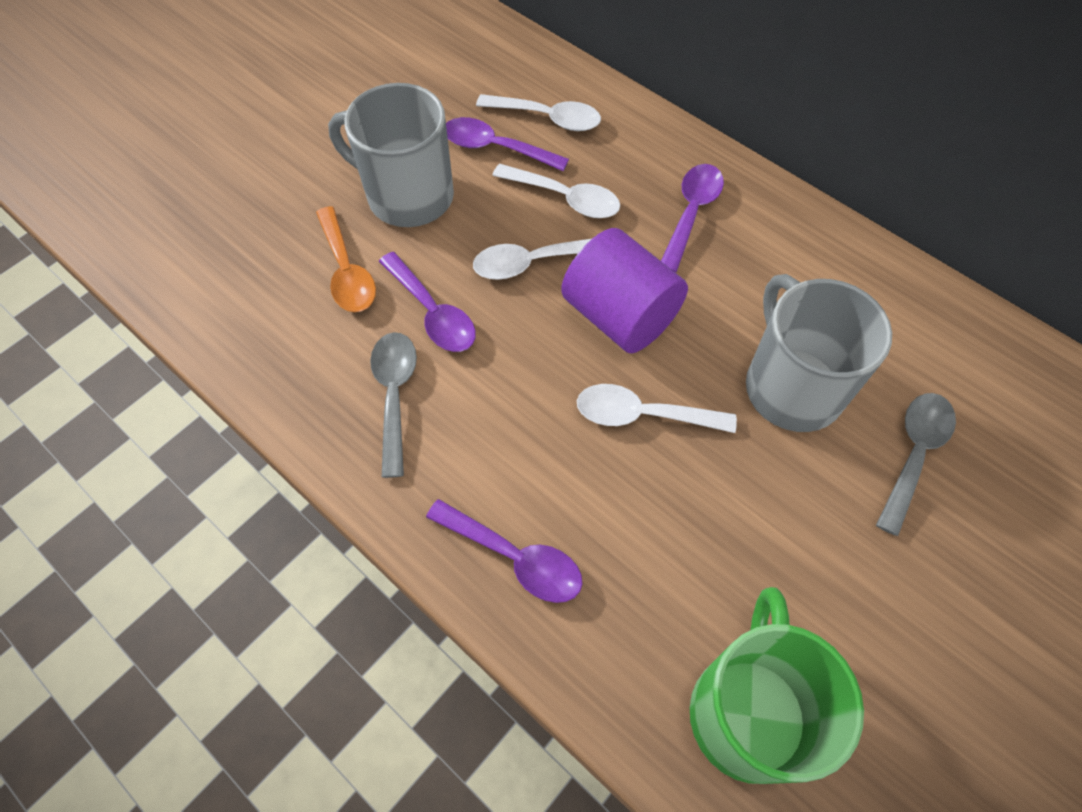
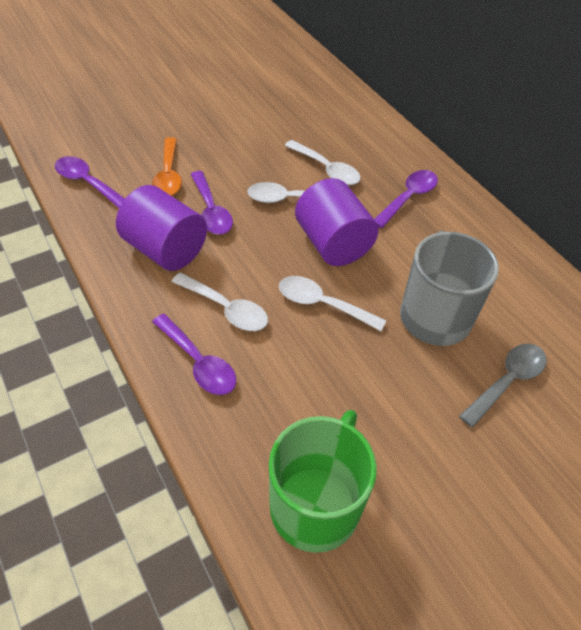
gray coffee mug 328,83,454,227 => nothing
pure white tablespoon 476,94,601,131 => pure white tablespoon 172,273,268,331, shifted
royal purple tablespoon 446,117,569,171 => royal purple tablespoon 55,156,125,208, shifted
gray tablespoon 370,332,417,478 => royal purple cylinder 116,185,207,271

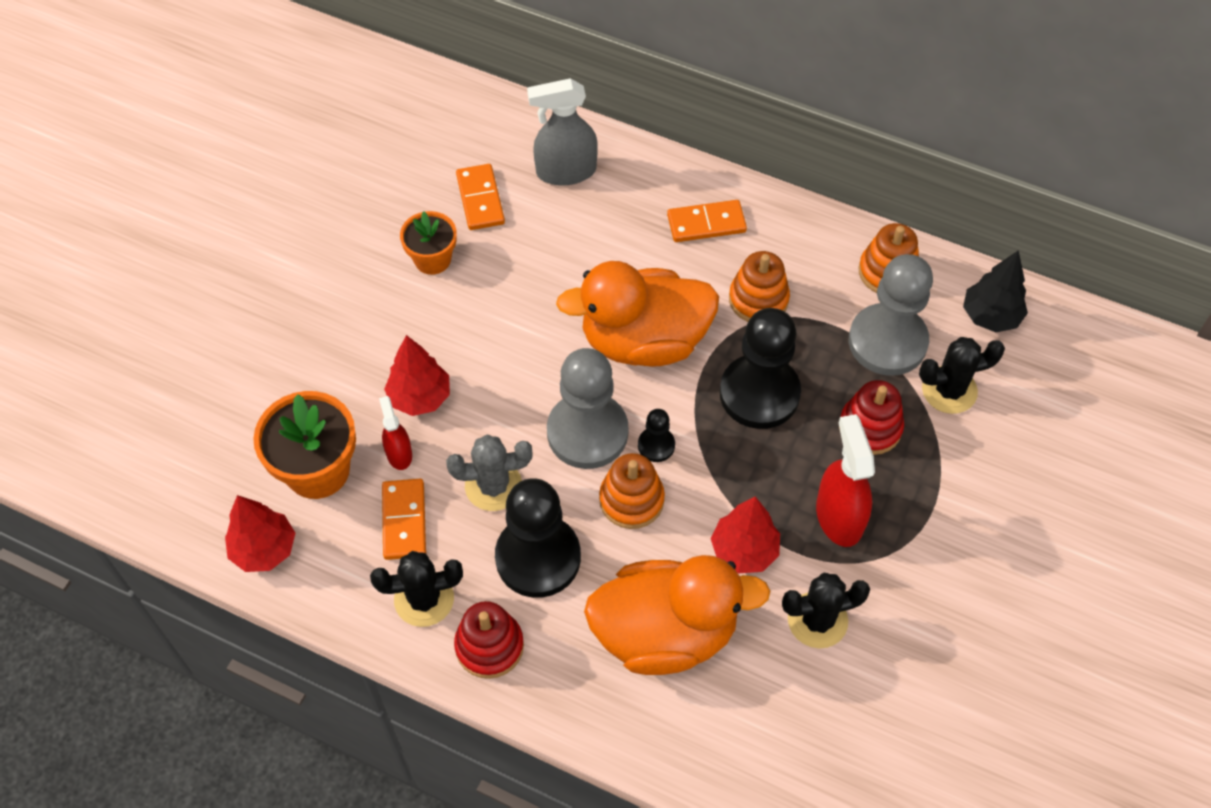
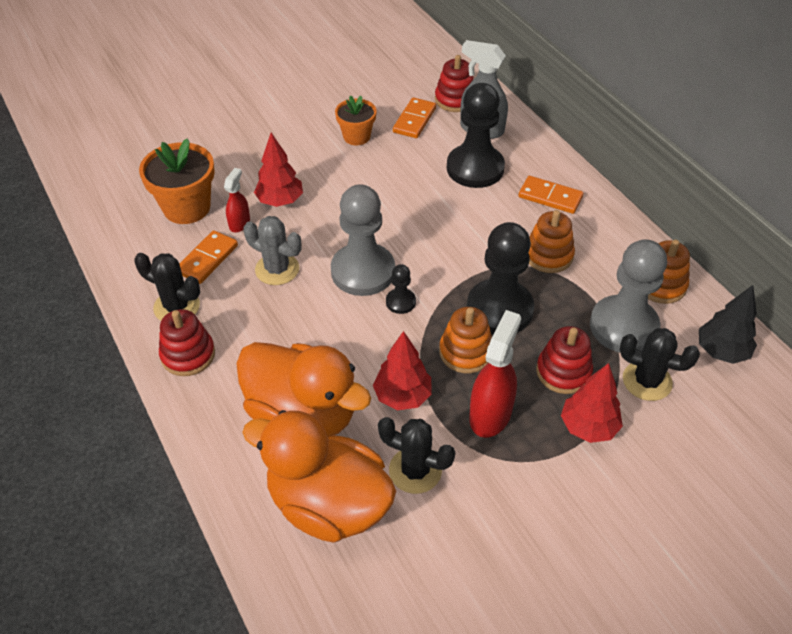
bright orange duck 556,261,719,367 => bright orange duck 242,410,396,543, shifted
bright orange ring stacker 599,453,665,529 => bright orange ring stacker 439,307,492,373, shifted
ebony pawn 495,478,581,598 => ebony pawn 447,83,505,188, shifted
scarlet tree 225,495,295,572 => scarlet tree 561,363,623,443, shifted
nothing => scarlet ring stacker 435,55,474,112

*****

[Problem details]: What is needed is an exact copy of every entry, minus the images.

[Result for this task]:
gray coffee mug 328,83,454,227 => nothing
pure white tablespoon 476,94,601,131 => pure white tablespoon 172,273,268,331, shifted
royal purple tablespoon 446,117,569,171 => royal purple tablespoon 55,156,125,208, shifted
gray tablespoon 370,332,417,478 => royal purple cylinder 116,185,207,271

bright orange duck 556,261,719,367 => bright orange duck 242,410,396,543, shifted
bright orange ring stacker 599,453,665,529 => bright orange ring stacker 439,307,492,373, shifted
ebony pawn 495,478,581,598 => ebony pawn 447,83,505,188, shifted
scarlet tree 225,495,295,572 => scarlet tree 561,363,623,443, shifted
nothing => scarlet ring stacker 435,55,474,112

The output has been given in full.